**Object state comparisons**
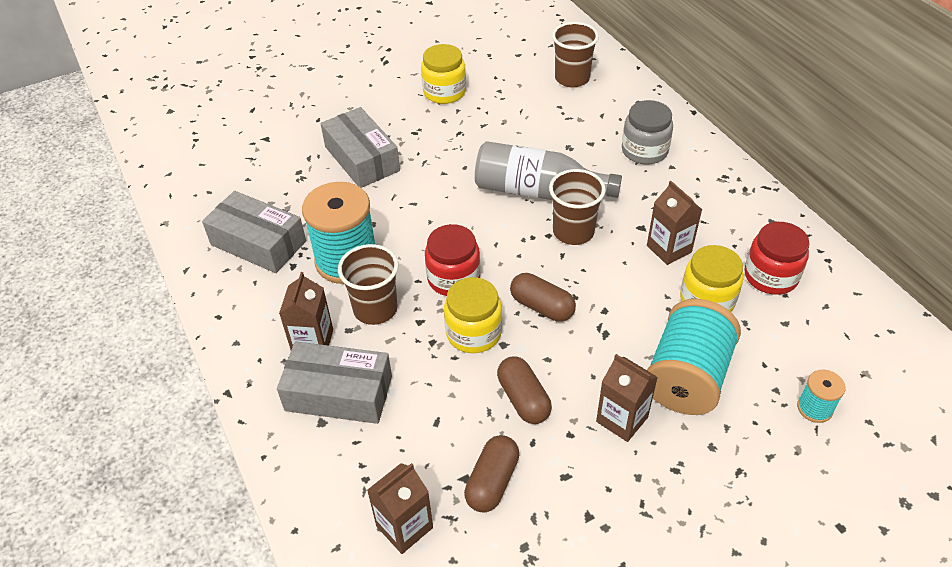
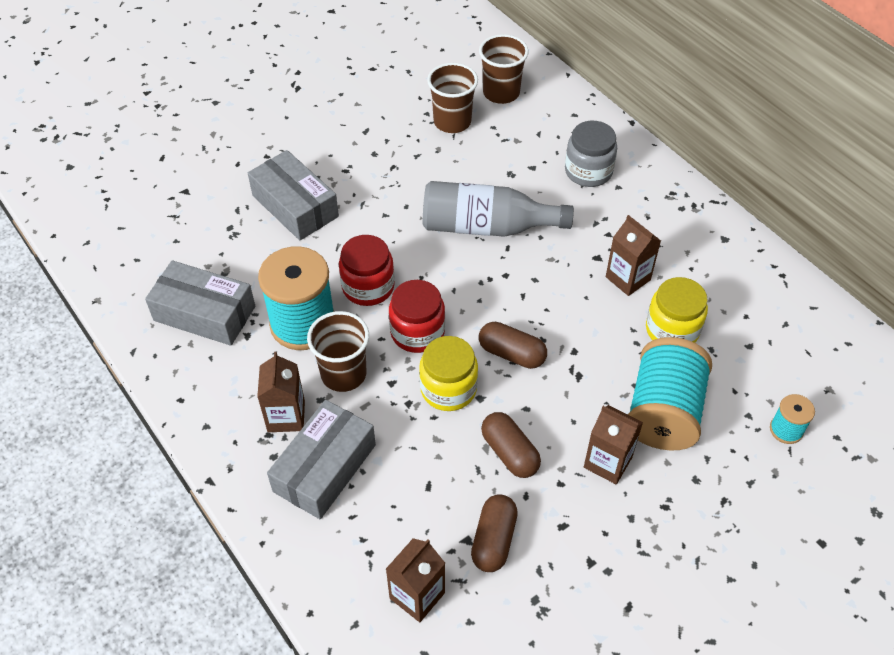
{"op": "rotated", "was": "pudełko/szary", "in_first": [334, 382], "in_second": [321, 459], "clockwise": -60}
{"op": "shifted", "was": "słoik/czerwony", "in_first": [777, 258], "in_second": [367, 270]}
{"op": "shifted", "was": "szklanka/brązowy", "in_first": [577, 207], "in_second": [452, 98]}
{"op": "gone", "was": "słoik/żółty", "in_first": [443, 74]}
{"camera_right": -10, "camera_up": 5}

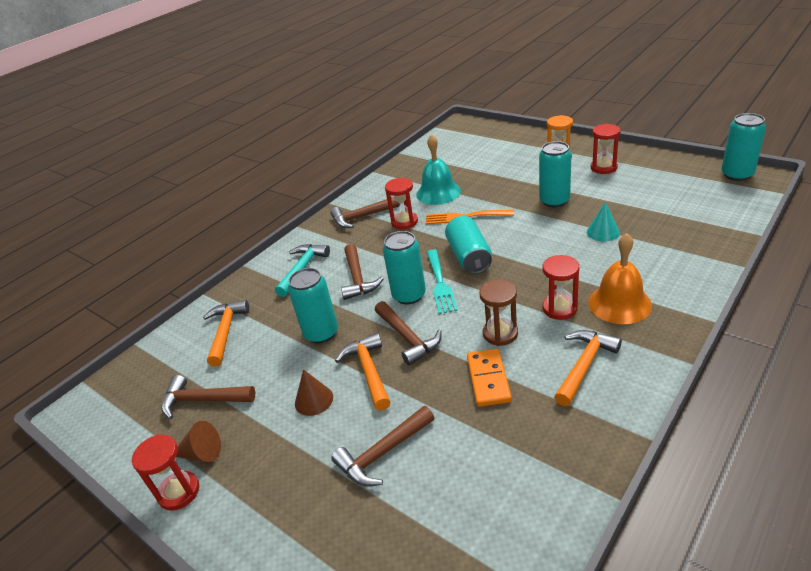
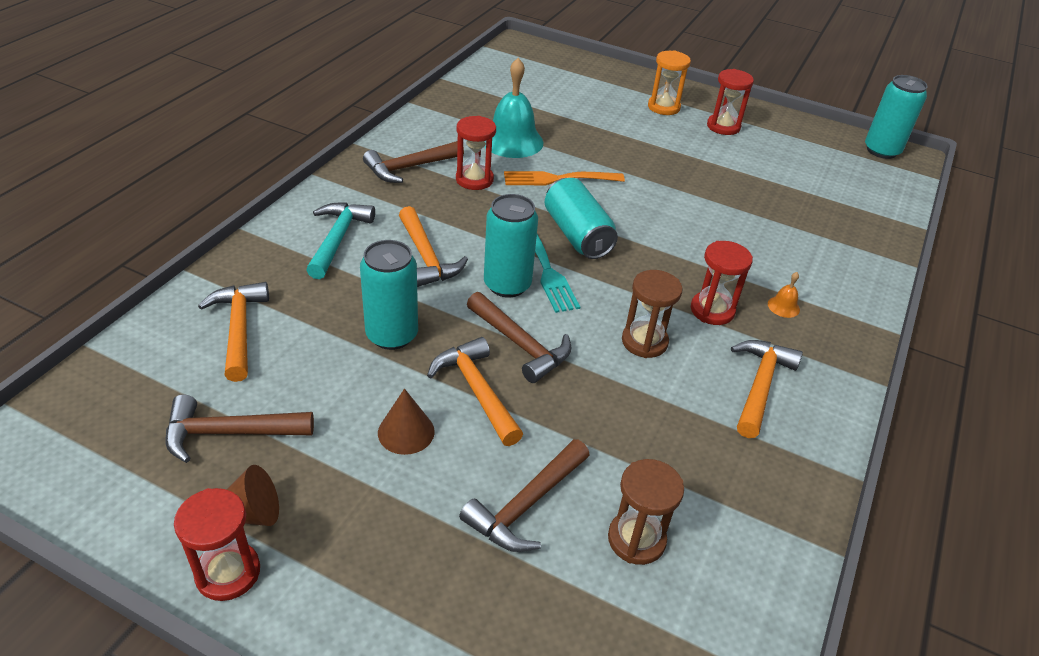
{"op": "repainted", "was": "młotek/brązowy", "now": "młotek/pomarańczowy", "in_first": [362, 272], "in_second": [433, 246]}
{"op": "new", "now": "klepsydra/brązowy", "in_second": [646, 512]}
{"op": "scaled", "was": "dzwonek/pomarańczowy", "in_first": [620, 278], "in_second": [784, 295], "ratio": 0.42}
{"op": "gone", "was": "kostka domina/pomarańczowy", "in_first": [489, 378]}
{"op": "gone", "was": "puszka/turkusowy", "in_first": [555, 174]}
{"op": "gone", "was": "stożek/turkusowy", "in_first": [603, 222]}
{"camera_right": -20, "camera_up": 5}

**Task description**
Among the lines above, return those that contain the string "brązowy".

**Result**
{"op": "shifted", "was": "szklanka/brązowy", "in_first": [577, 207], "in_second": [452, 98]}
{"op": "repainted", "was": "młotek/brązowy", "now": "młotek/pomarańczowy", "in_first": [362, 272], "in_second": [433, 246]}
{"op": "new", "now": "klepsydra/brązowy", "in_second": [646, 512]}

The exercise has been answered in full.